===== Entries =====

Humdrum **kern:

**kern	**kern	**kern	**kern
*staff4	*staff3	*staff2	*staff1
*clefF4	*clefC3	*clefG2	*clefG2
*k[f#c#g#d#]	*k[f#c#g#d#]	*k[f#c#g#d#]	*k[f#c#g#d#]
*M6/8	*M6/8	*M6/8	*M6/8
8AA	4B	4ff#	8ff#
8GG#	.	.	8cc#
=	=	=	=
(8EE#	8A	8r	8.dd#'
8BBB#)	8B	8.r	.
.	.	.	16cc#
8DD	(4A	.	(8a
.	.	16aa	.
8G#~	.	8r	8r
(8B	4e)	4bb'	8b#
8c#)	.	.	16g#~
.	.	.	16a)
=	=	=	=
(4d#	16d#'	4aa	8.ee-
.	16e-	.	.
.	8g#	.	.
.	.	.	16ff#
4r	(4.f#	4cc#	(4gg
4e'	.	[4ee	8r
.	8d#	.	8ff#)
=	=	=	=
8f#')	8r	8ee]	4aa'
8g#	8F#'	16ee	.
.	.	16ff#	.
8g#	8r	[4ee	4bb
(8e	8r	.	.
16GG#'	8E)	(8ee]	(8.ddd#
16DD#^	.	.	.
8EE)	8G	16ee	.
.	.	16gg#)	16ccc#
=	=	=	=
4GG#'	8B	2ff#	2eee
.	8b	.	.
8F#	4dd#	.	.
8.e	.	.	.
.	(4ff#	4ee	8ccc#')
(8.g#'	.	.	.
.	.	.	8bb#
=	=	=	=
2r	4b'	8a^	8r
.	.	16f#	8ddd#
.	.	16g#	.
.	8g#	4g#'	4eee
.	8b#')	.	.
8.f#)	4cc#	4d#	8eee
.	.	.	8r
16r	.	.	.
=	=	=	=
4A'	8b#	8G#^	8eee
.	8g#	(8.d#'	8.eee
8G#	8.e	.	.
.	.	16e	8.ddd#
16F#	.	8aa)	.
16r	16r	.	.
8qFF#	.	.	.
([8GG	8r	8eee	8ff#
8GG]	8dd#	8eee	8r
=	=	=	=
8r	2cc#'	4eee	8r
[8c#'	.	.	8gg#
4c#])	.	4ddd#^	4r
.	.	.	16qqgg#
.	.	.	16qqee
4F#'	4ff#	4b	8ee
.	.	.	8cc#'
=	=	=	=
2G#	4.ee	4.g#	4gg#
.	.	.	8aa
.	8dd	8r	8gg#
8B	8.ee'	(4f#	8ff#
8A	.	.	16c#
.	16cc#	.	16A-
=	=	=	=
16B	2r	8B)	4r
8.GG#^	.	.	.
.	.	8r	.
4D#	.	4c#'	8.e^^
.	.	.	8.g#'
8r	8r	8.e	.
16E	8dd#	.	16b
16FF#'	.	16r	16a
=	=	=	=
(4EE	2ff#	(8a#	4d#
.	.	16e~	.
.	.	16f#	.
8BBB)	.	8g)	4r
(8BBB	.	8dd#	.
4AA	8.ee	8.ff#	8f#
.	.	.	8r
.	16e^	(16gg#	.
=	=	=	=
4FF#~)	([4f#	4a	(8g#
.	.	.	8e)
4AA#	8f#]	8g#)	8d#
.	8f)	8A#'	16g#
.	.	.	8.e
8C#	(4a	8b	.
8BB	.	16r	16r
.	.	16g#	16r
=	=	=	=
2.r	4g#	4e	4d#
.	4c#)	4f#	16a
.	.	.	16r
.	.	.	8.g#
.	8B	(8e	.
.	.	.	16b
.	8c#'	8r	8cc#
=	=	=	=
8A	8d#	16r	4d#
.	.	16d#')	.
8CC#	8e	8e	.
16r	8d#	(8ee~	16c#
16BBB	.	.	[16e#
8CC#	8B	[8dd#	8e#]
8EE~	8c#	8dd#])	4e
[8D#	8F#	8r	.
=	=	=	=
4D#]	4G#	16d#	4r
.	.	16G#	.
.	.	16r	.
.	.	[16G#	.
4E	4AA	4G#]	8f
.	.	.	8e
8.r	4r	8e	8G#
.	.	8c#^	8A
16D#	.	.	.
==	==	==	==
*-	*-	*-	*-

=====

# Given exercise
Write out every line of the material above without changing anything.

# Output for this exercise
Humdrum **kern:

**kern	**kern	**kern	**kern
*staff4	*staff3	*staff2	*staff1
*clefF4	*clefC3	*clefG2	*clefG2
*k[f#c#g#d#]	*k[f#c#g#d#]	*k[f#c#g#d#]	*k[f#c#g#d#]
*M6/8	*M6/8	*M6/8	*M6/8
8AA	4B	4ff#	8ff#
8GG#	.	.	8cc#
=	=	=	=
(8EE#	8A	8r	8.dd#'
8BBB#)	8B	8.r	.
.	.	.	16cc#
8DD	(4A	.	(8a
.	.	16aa	.
8G#~	.	8r	8r
(8B	4e)	4bb'	8b#
8c#)	.	.	16g#~
.	.	.	16a)
=	=	=	=
(4d#	16d#'	4aa	8.ee-
.	16e-	.	.
.	8g#	.	.
.	.	.	16ff#
4r	(4.f#	4cc#	(4gg
4e'	.	[4ee	8r
.	8d#	.	8ff#)
=	=	=	=
8f#')	8r	8ee]	4aa'
8g#	8F#'	16ee	.
.	.	16ff#	.
8g#	8r	[4ee	4bb
(8e	8r	.	.
16GG#'	8E)	(8ee]	(8.ddd#
16DD#^	.	.	.
8EE)	8G	16ee	.
.	.	16gg#)	16ccc#
=	=	=	=
4GG#'	8B	2ff#	2eee
.	8b	.	.
8F#	4dd#	.	.
8.e	.	.	.
.	(4ff#	4ee	8ccc#')
(8.g#'	.	.	.
.	.	.	8bb#
=	=	=	=
2r	4b'	8a^	8r
.	.	16f#	8ddd#
.	.	16g#	.
.	8g#	4g#'	4eee
.	8b#')	.	.
8.f#)	4cc#	4d#	8eee
.	.	.	8r
16r	.	.	.
=	=	=	=
4A'	8b#	8G#^	8eee
.	8g#	(8.d#'	8.eee
8G#	8.e	.	.
.	.	16e	8.ddd#
16F#	.	8aa)	.
16r	16r	.	.
8qFF#	.	.	.
([8GG	8r	8eee	8ff#
8GG]	8dd#	8eee	8r
=	=	=	=
8r	2cc#'	4eee	8r
[8c#'	.	.	8gg#
4c#])	.	4ddd#^	4r
.	.	.	16qqgg#
.	.	.	16qqee
4F#'	4ff#	4b	8ee
.	.	.	8cc#'
=	=	=	=
2G#	4.ee	4.g#	4gg#
.	.	.	8aa
.	8dd	8r	8gg#
8B	8.ee'	(4f#	8ff#
8A	.	.	16c#
.	16cc#	.	16A-
=	=	=	=
16B	2r	8B)	4r
8.GG#^	.	.	.
.	.	8r	.
4D#	.	4c#'	8.e^^
.	.	.	8.g#'
8r	8r	8.e	.
16E	8dd#	.	16b
16FF#'	.	16r	16a
=	=	=	=
(4EE	2ff#	(8a#	4d#
.	.	16e~	.
.	.	16f#	.
8BBB)	.	8g)	4r
(8BBB	.	8dd#	.
4AA	8.ee	8.ff#	8f#
.	.	.	8r
.	16e^	(16gg#	.
=	=	=	=
4FF#~)	([4f#	4a	(8g#
.	.	.	8e)
4AA#	8f#]	8g#)	8d#
.	8f)	8A#'	16g#
.	.	.	8.e
8C#	(4a	8b	.
8BB	.	16r	16r
.	.	16g#	16r
=	=	=	=
2.r	4g#	4e	4d#
.	4c#)	4f#	16a
.	.	.	16r
.	.	.	8.g#
.	8B	(8e	.
.	.	.	16b
.	8c#'	8r	8cc#
=	=	=	=
8A	8d#	16r	4d#
.	.	16d#')	.
8CC#	8e	8e	.
16r	8d#	(8ee~	16c#
16BBB	.	.	[16e#
8CC#	8B	[8dd#	8e#]
8EE~	8c#	8dd#])	4e
[8D#	8F#	8r	.
=	=	=	=
4D#]	4G#	16d#	4r
.	.	16G#	.
.	.	16r	.
.	.	[16G#	.
4E	4AA	4G#]	8f
.	.	.	8e
8.r	4r	8e	8G#
.	.	8c#^	8A
16D#	.	.	.
==	==	==	==
*-	*-	*-	*-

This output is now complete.